Segment Start: Information given

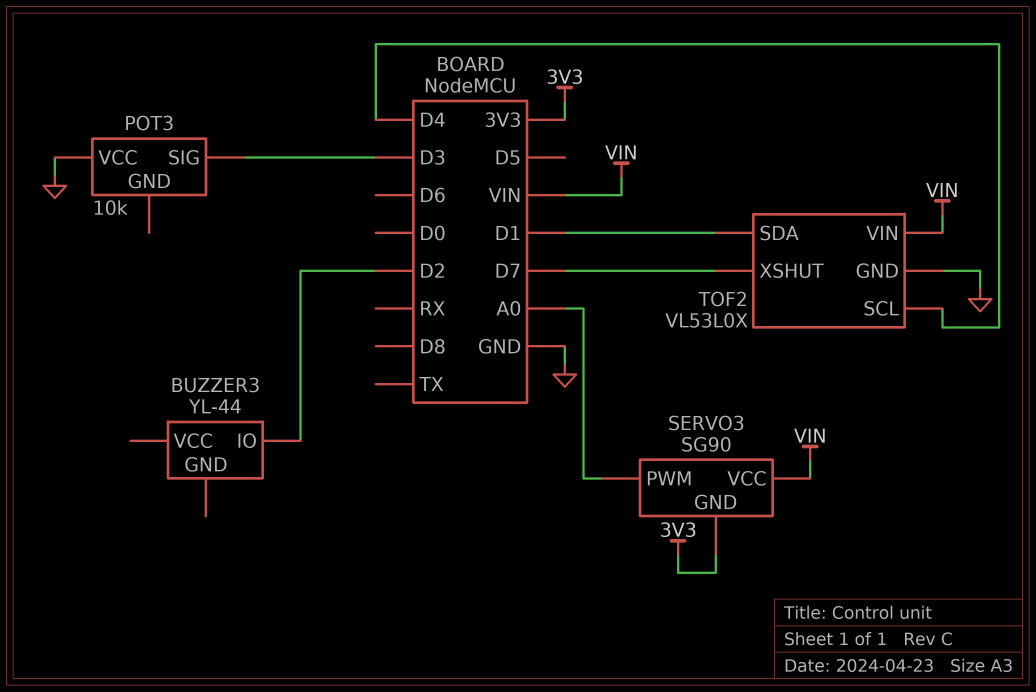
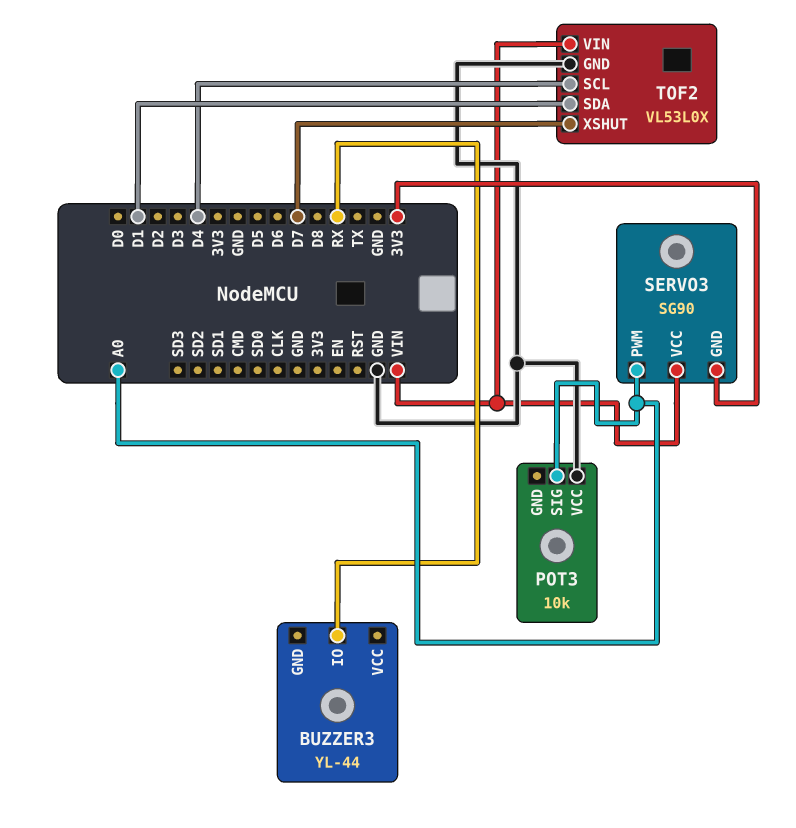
BUZZER3 pin IO: D2 -> RX
POT3 pin SIG: D3 -> A0

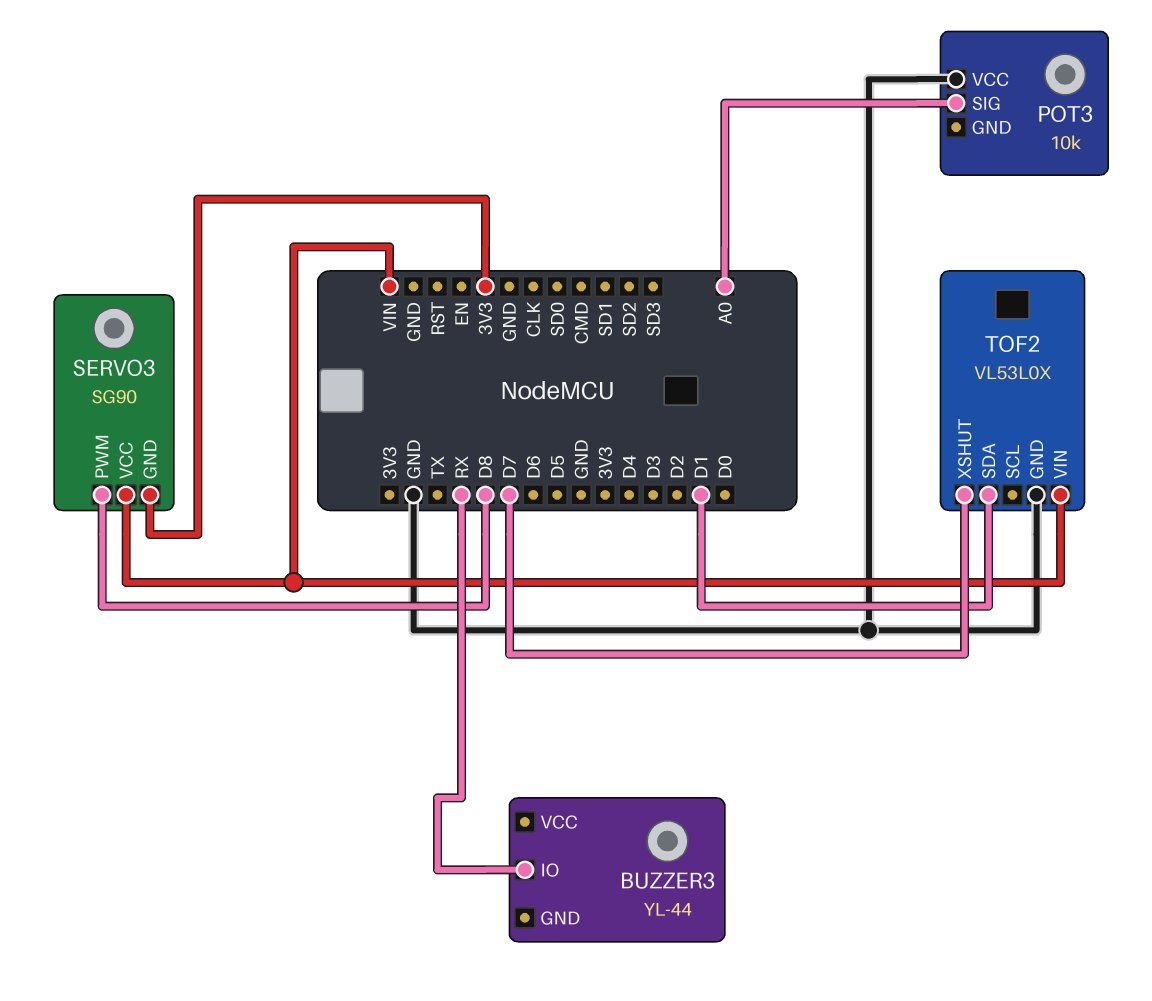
SERVO3 pin PWM: A0 -> D8
TOF2 pin SCL: D4 -> none

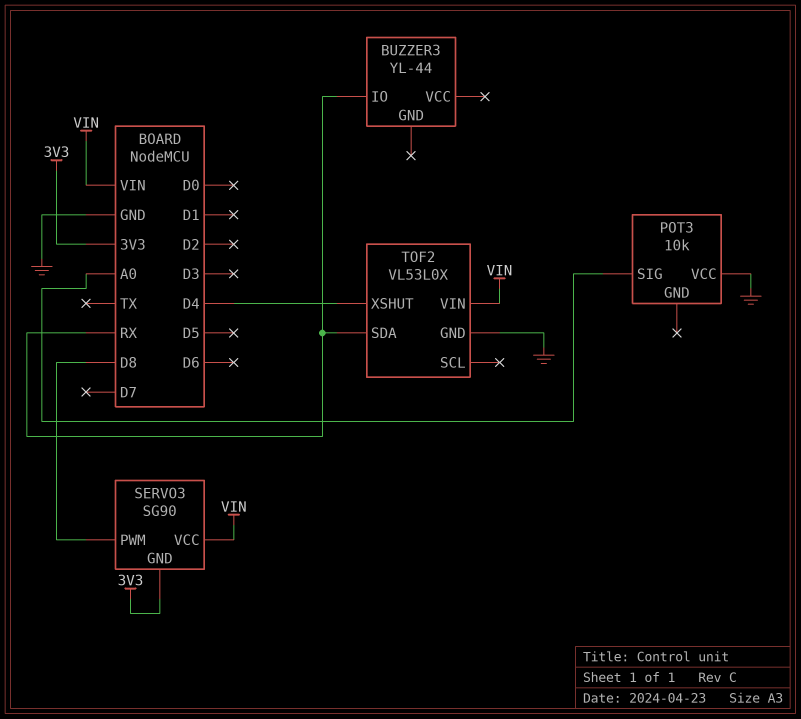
TOF2 pin SDA: D1 -> RX
TOF2 pin XSHUT: D7 -> D4

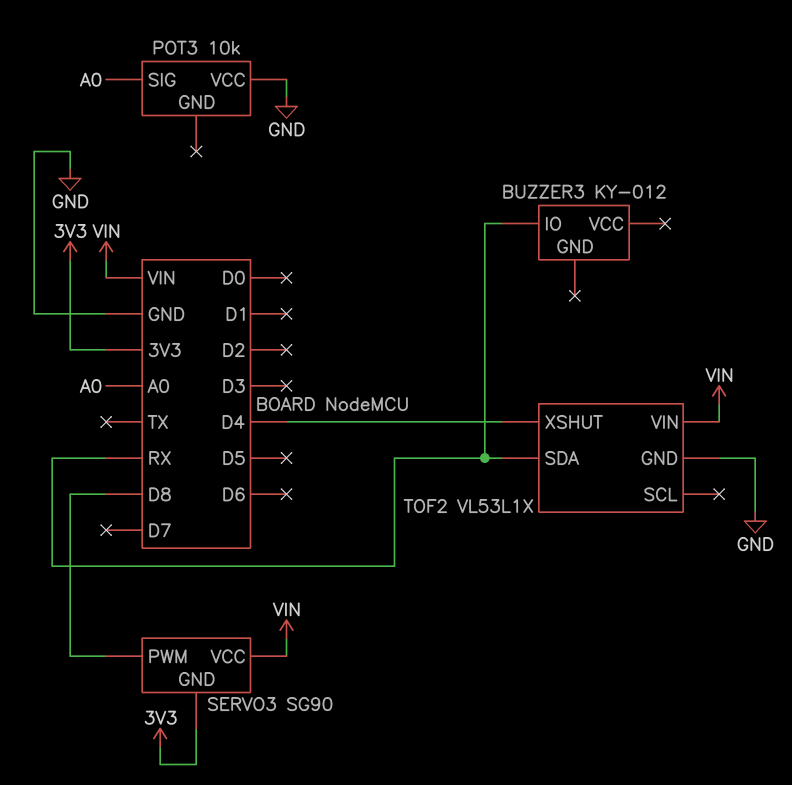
BUZZER3: YL-44 -> KY-012
TOF2: VL53L0X -> VL53L1X

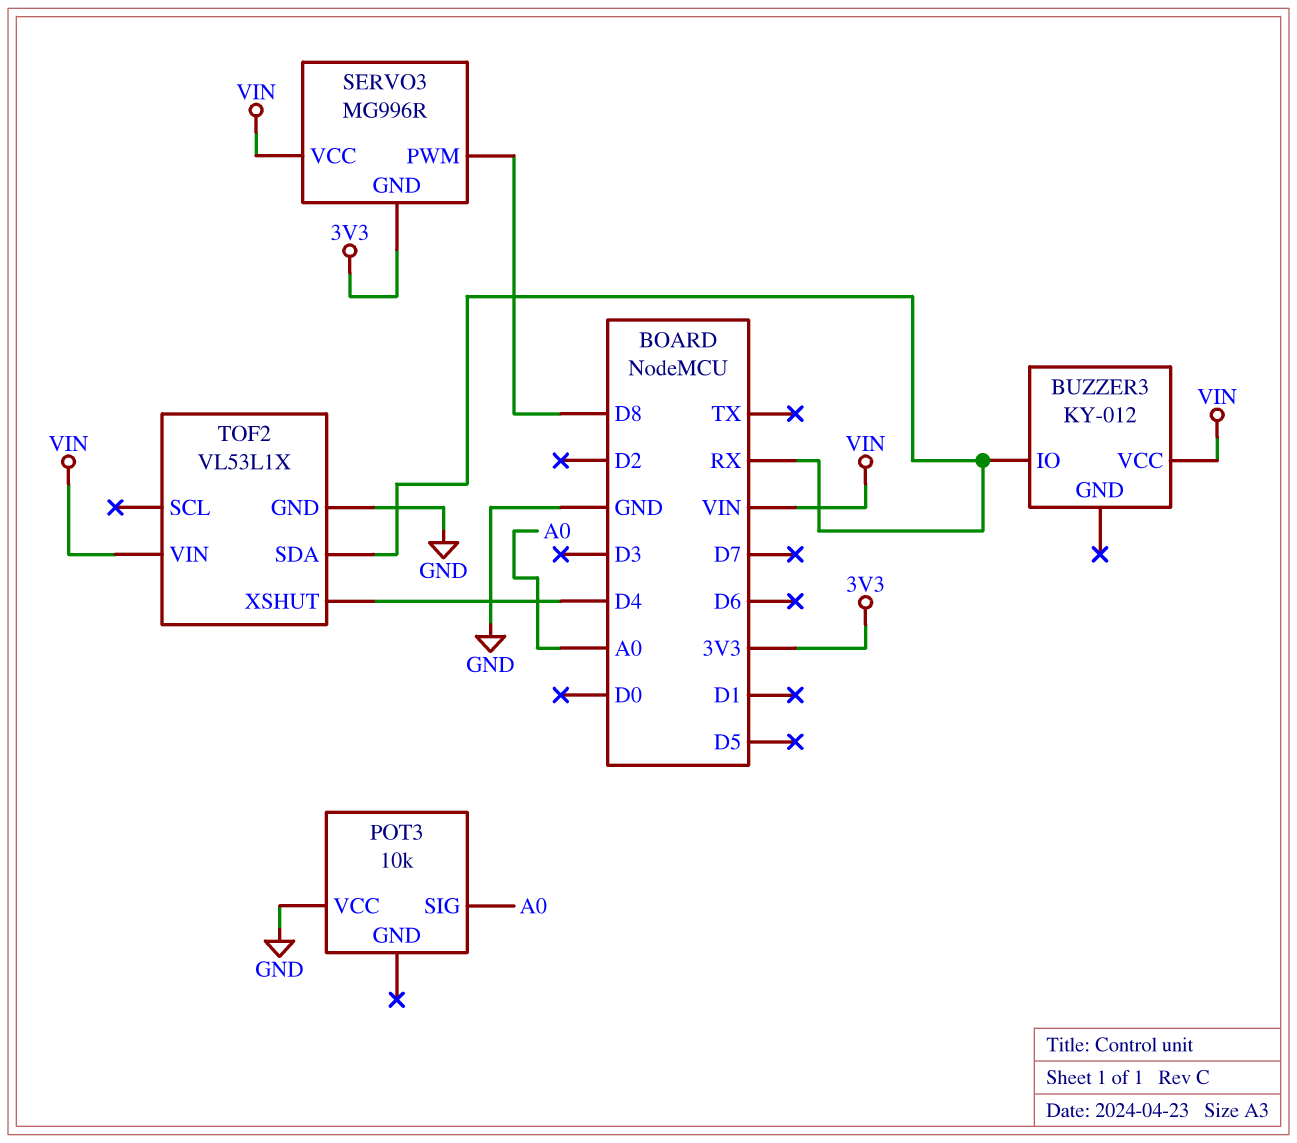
BUZZER3 pin VCC: none -> VIN
SERVO3: SG90 -> MG996R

Segment End: Information given

**Problem**: If an entry contains an image, print the rest of that entry exactly and leave the image out.

**Reply to the task**:
BUZZER3 pin IO: D2 -> RX
POT3 pin SIG: D3 -> A0

SERVO3 pin PWM: A0 -> D8
TOF2 pin SCL: D4 -> none

TOF2 pin SDA: D1 -> RX
TOF2 pin XSHUT: D7 -> D4

BUZZER3: YL-44 -> KY-012
TOF2: VL53L0X -> VL53L1X

BUZZER3 pin VCC: none -> VIN
SERVO3: SG90 -> MG996R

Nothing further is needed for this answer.